RECORDS:
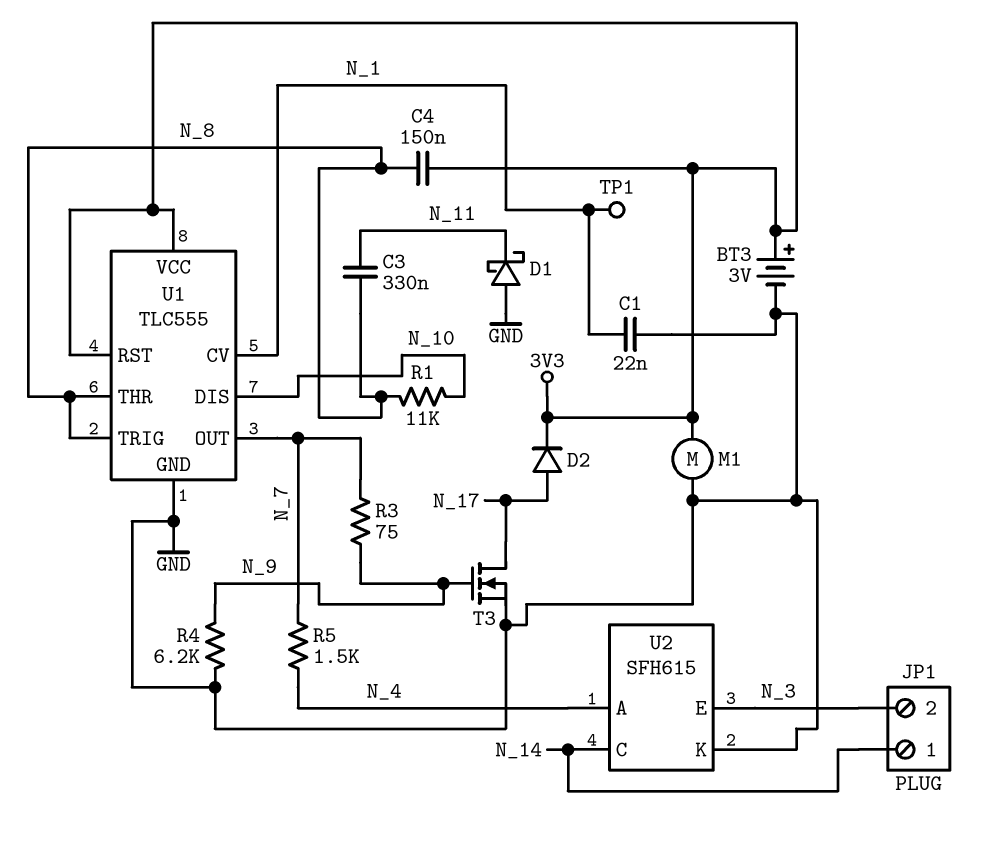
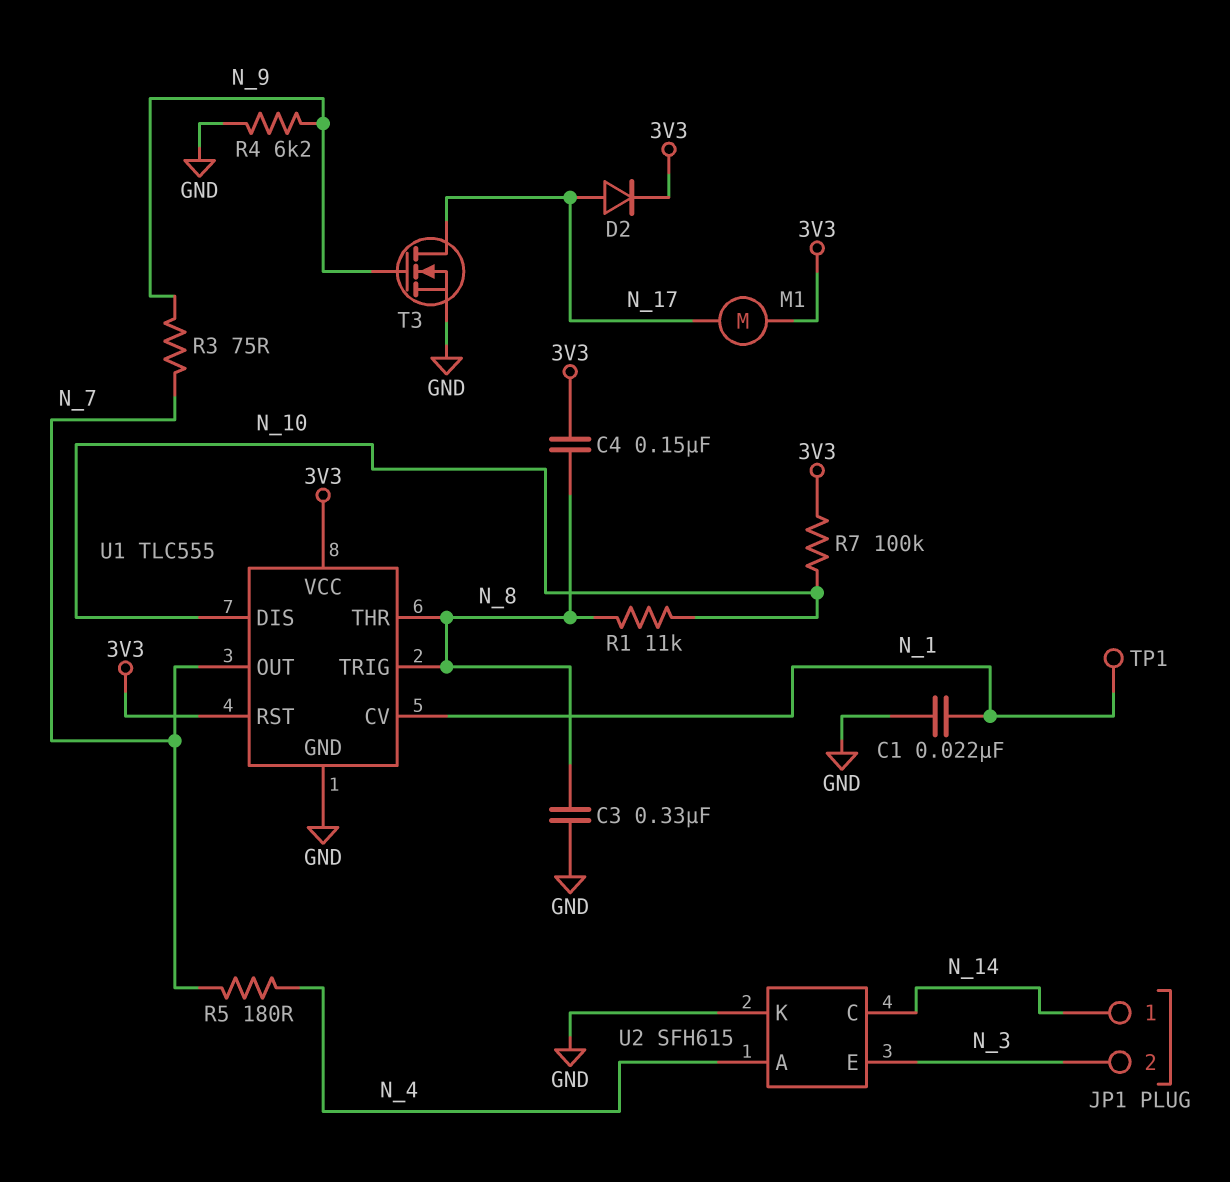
BT3: 3V (plus 3V3, minus GND) -> none
C3: 330nF (N_8, N_11) -> 330nF (GND, N_8)
D1: schottky (A GND, K N_11) -> none
M1: motor (3V3, GND) -> motor (3V3, N_17)
R5: 1.5k (N_4, N_7) -> 180 (N_4, N_7)
R7: none -> 100k (3V3, N_10)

AIM OF THE EXERCISE: Only the final stretch of the entries above is needed: print exactly the lines from the line containing "C3: 330nF (N_8, N_11) -> 330nF (GND, N_8)" through the last one.

RESPONSE:
C3: 330nF (N_8, N_11) -> 330nF (GND, N_8)
D1: schottky (A GND, K N_11) -> none
M1: motor (3V3, GND) -> motor (3V3, N_17)
R5: 1.5k (N_4, N_7) -> 180 (N_4, N_7)
R7: none -> 100k (3V3, N_10)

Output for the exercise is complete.